- **What you need to do**: Output the full listing below exactly as it reads, and skip anything that is a picture.

- **Source material**:

+ + +

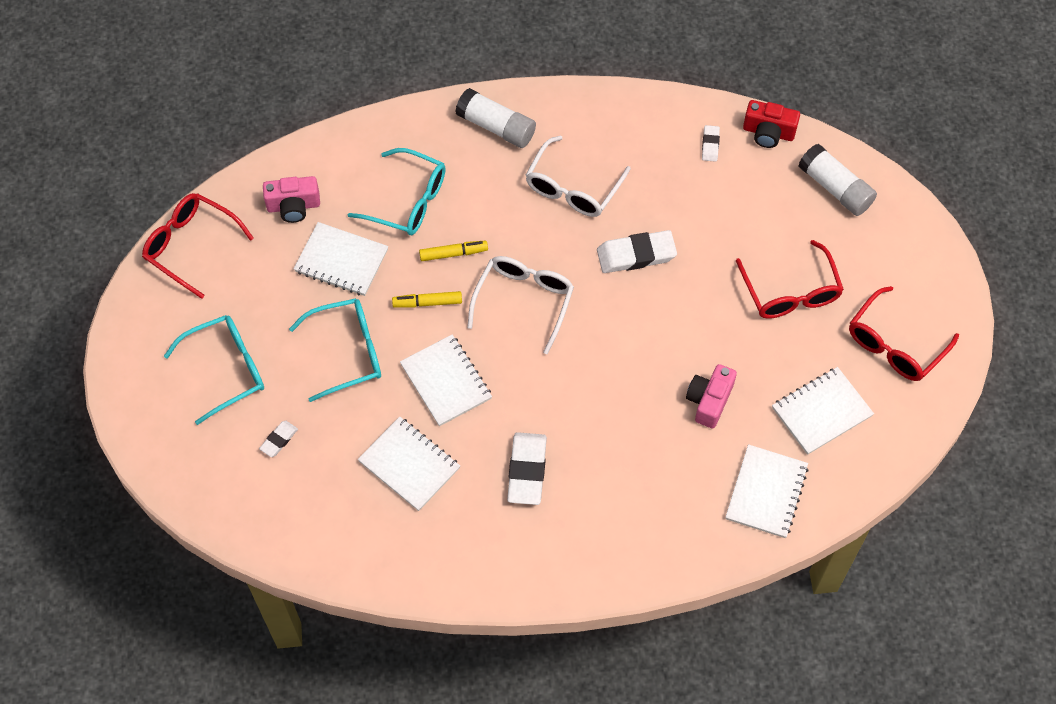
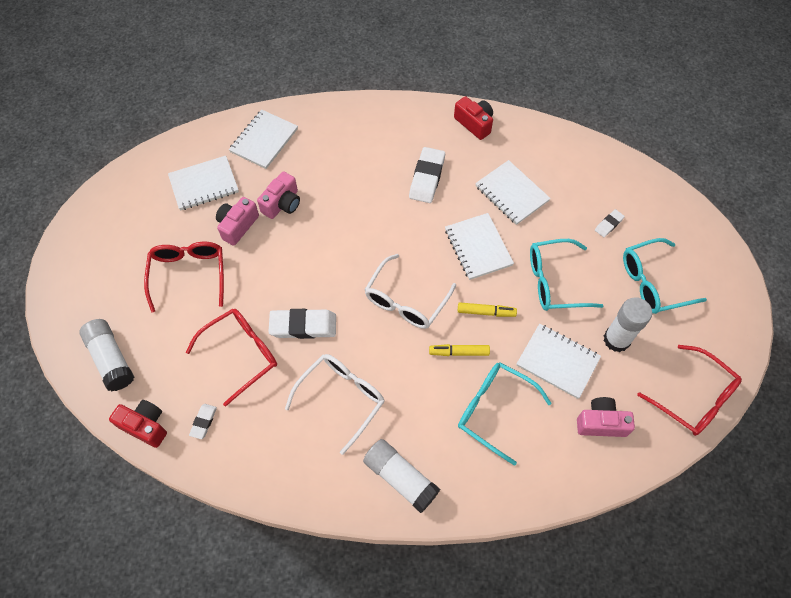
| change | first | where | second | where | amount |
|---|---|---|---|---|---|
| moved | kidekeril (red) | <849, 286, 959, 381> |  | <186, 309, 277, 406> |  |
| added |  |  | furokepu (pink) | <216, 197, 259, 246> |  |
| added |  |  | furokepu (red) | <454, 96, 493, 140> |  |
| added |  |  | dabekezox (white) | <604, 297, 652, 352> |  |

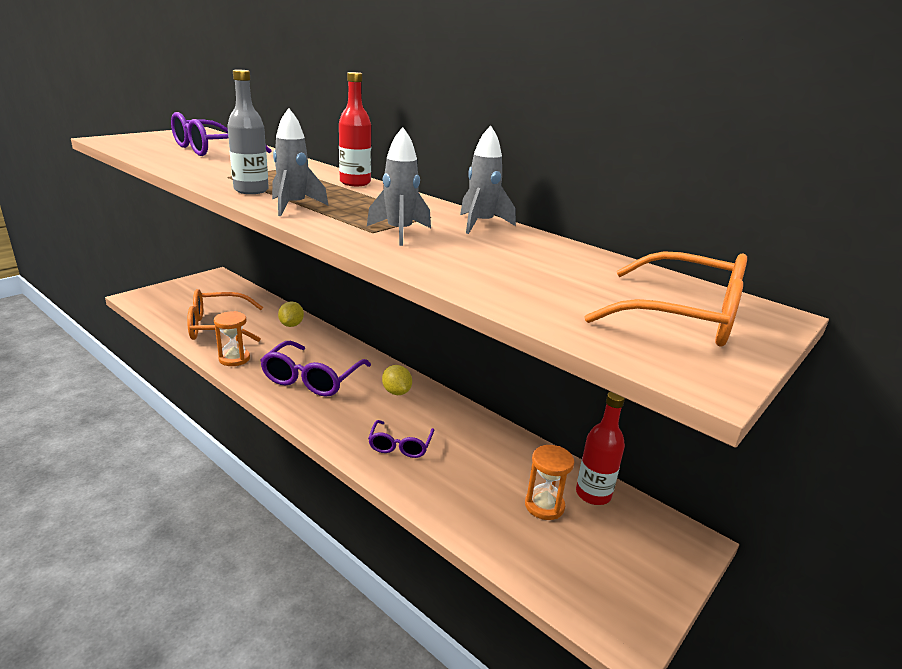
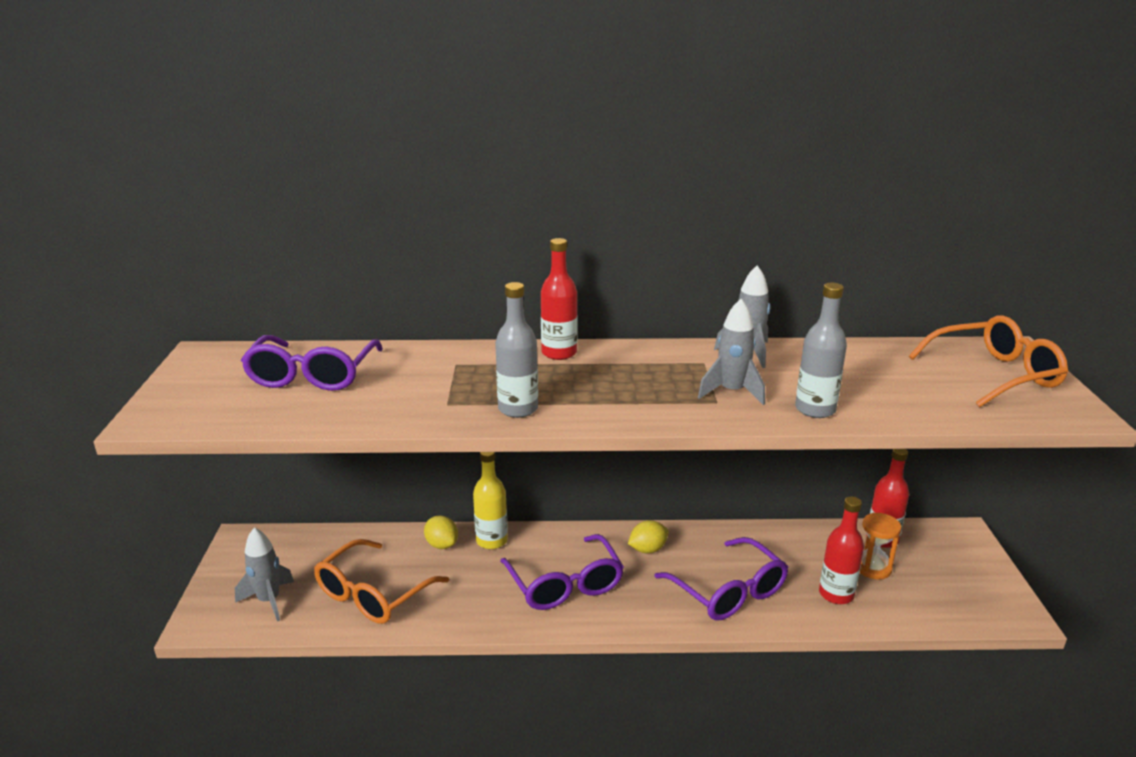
| change | first | where | second | where | amount |
|---|---|---|---|---|---|
| moved | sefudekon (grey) | <272, 108, 328, 216> |  | <235, 528, 294, 622> |  |
| added |  |  | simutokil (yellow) | <473, 452, 508, 549> |  |
| turned | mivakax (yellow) | <382, 365, 412, 395> |  | <628, 520, 669, 554> | 45 degrees counterclockwise |
| resized | kidekeril (purple) | <368, 420, 434, 458> |  | <654, 537, 788, 621> | x1.73 |
| added |  |  | simutokil (grey) | <795, 283, 847, 418> |  |
| added |  |  | simutokil (red) | <819, 496, 864, 604> |  |
| removed | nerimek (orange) | <214, 311, 250, 366> |  |  |  |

+ + +

- **Solution to this exercise**:
| change | first | where | second | where | amount |
|---|---|---|---|---|---|
| moved | kidekeril (red) | <849, 286, 959, 381> |  | <186, 309, 277, 406> |  |
| added |  |  | furokepu (pink) | <216, 197, 259, 246> |  |
| added |  |  | furokepu (red) | <454, 96, 493, 140> |  |
| added |  |  | dabekezox (white) | <604, 297, 652, 352> |  |

| change | first | where | second | where | amount |
|---|---|---|---|---|---|
| moved | sefudekon (grey) | <272, 108, 328, 216> |  | <235, 528, 294, 622> |  |
| added |  |  | simutokil (yellow) | <473, 452, 508, 549> |  |
| turned | mivakax (yellow) | <382, 365, 412, 395> |  | <628, 520, 669, 554> | 45 degrees counterclockwise |
| resized | kidekeril (purple) | <368, 420, 434, 458> |  | <654, 537, 788, 621> | x1.73 |
| added |  |  | simutokil (grey) | <795, 283, 847, 418> |  |
| added |  |  | simutokil (red) | <819, 496, 864, 604> |  |
| removed | nerimek (orange) | <214, 311, 250, 366> |  |  |  |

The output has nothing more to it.